--- ABOUT THIS TASK ---
Only lines containing "hexagon" belong in the answer, each copied from the entries below.
Top of ENTRIES SUPPLIED
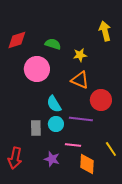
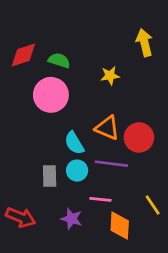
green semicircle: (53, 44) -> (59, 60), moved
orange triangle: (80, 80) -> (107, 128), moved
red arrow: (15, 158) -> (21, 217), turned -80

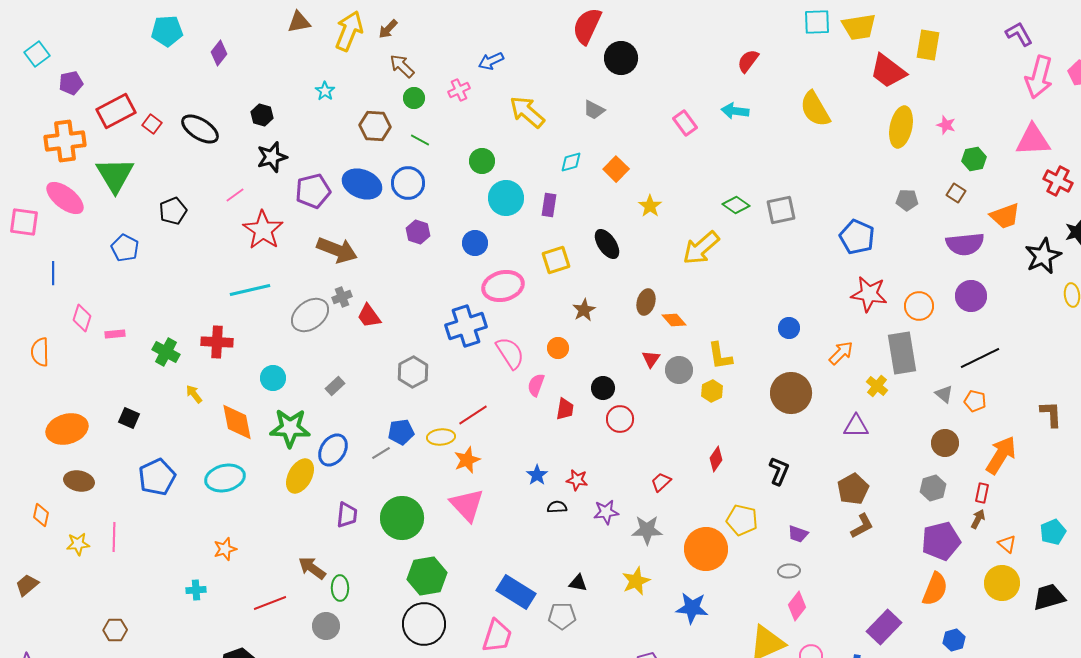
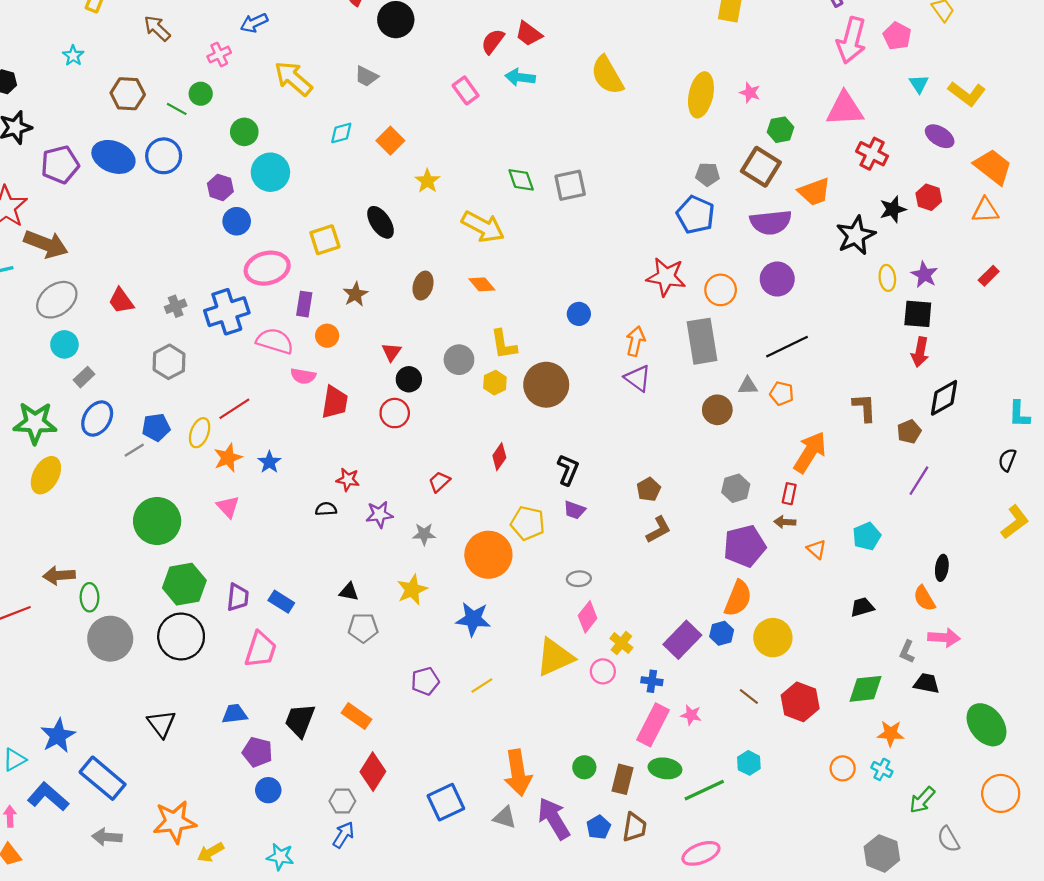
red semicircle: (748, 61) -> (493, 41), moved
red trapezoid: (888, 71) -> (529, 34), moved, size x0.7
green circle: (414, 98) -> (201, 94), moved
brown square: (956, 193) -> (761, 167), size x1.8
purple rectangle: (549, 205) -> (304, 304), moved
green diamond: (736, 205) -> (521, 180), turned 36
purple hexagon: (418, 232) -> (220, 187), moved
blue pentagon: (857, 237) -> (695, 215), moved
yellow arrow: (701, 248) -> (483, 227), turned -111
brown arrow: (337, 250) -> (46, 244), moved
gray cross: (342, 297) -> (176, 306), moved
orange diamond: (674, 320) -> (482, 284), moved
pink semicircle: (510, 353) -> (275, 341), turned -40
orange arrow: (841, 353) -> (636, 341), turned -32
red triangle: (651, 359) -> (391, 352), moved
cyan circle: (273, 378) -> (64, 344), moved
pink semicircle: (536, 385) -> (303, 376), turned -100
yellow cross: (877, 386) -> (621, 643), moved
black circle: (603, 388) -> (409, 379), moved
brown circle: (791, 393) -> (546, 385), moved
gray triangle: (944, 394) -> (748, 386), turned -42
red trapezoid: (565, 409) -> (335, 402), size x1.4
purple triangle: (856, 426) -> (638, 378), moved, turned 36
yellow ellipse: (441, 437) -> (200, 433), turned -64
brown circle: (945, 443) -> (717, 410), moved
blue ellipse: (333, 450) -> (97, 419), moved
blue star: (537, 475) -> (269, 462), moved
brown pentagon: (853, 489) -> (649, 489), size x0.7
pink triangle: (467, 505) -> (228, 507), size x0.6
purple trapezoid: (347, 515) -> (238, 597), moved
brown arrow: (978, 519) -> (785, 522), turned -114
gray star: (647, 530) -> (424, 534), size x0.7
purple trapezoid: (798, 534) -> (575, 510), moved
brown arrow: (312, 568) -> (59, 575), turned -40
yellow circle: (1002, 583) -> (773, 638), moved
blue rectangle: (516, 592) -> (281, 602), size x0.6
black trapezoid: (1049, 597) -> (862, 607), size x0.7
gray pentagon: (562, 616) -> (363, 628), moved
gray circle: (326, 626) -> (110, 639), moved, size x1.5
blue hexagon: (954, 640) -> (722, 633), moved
Bottom of ENTRIES SUPPLIED
--- REPLY ---
purple hexagon: (418, 232) -> (220, 187), moved
blue hexagon: (954, 640) -> (722, 633), moved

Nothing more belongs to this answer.